* _INSTRUCTION_
Copy every line of the material below word for word, leaving out the pictures.

_ _ _

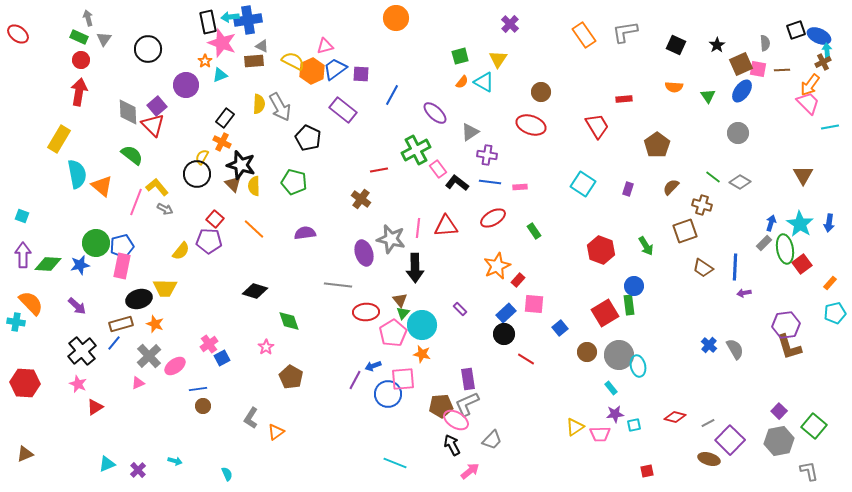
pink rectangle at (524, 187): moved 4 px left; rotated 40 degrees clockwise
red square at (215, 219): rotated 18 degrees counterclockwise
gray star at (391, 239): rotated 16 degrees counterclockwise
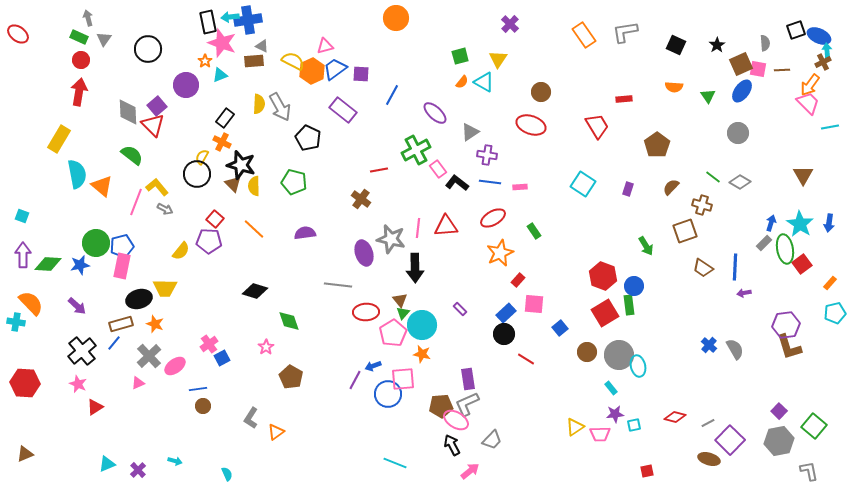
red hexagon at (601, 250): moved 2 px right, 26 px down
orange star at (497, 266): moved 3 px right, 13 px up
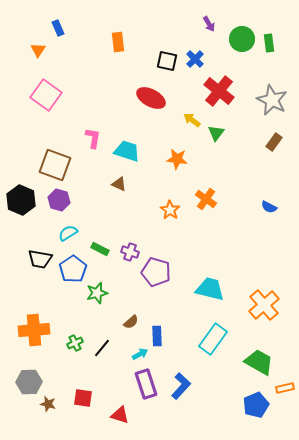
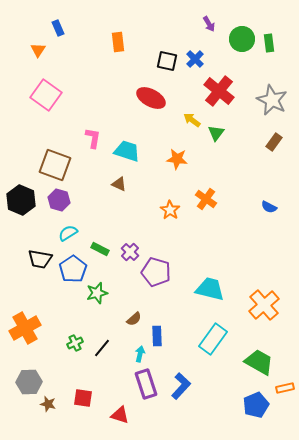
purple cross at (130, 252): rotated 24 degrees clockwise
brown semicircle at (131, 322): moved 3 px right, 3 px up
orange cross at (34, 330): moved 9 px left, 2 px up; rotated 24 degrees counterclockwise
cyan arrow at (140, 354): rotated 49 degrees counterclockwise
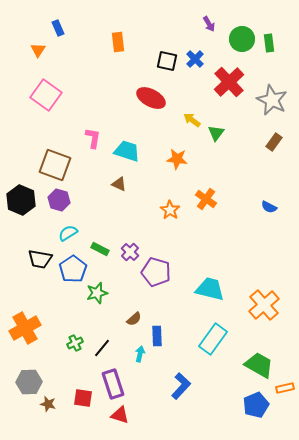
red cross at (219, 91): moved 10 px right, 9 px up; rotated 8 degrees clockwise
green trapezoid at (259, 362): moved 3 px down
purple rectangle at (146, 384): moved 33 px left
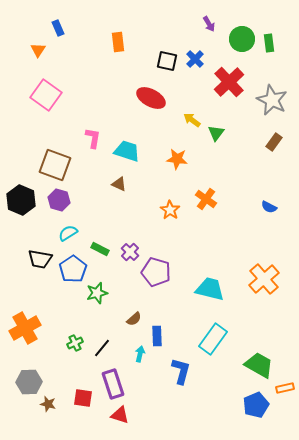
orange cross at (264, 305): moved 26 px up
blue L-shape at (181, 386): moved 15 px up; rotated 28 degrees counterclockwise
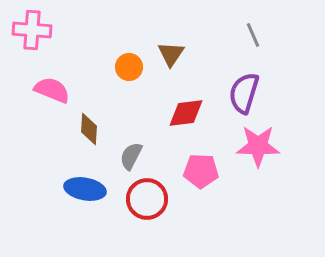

_ _ _

* _FINISHED TASK_
pink rectangle at (524, 187): moved 4 px left; rotated 40 degrees clockwise
red square at (215, 219): rotated 18 degrees counterclockwise
gray star at (391, 239): rotated 16 degrees counterclockwise
red hexagon at (601, 250): moved 2 px right, 26 px down
orange star at (497, 266): moved 3 px right, 13 px up
purple cross at (130, 252): rotated 24 degrees clockwise
brown semicircle at (131, 322): moved 3 px right, 3 px up
orange cross at (34, 330): moved 9 px left, 2 px up; rotated 24 degrees counterclockwise
cyan arrow at (140, 354): rotated 49 degrees counterclockwise
red cross at (219, 91): moved 10 px right, 9 px up; rotated 8 degrees clockwise
green trapezoid at (259, 362): moved 3 px down
purple rectangle at (146, 384): moved 33 px left
orange cross at (264, 305): moved 26 px up
blue L-shape at (181, 386): moved 15 px up; rotated 28 degrees counterclockwise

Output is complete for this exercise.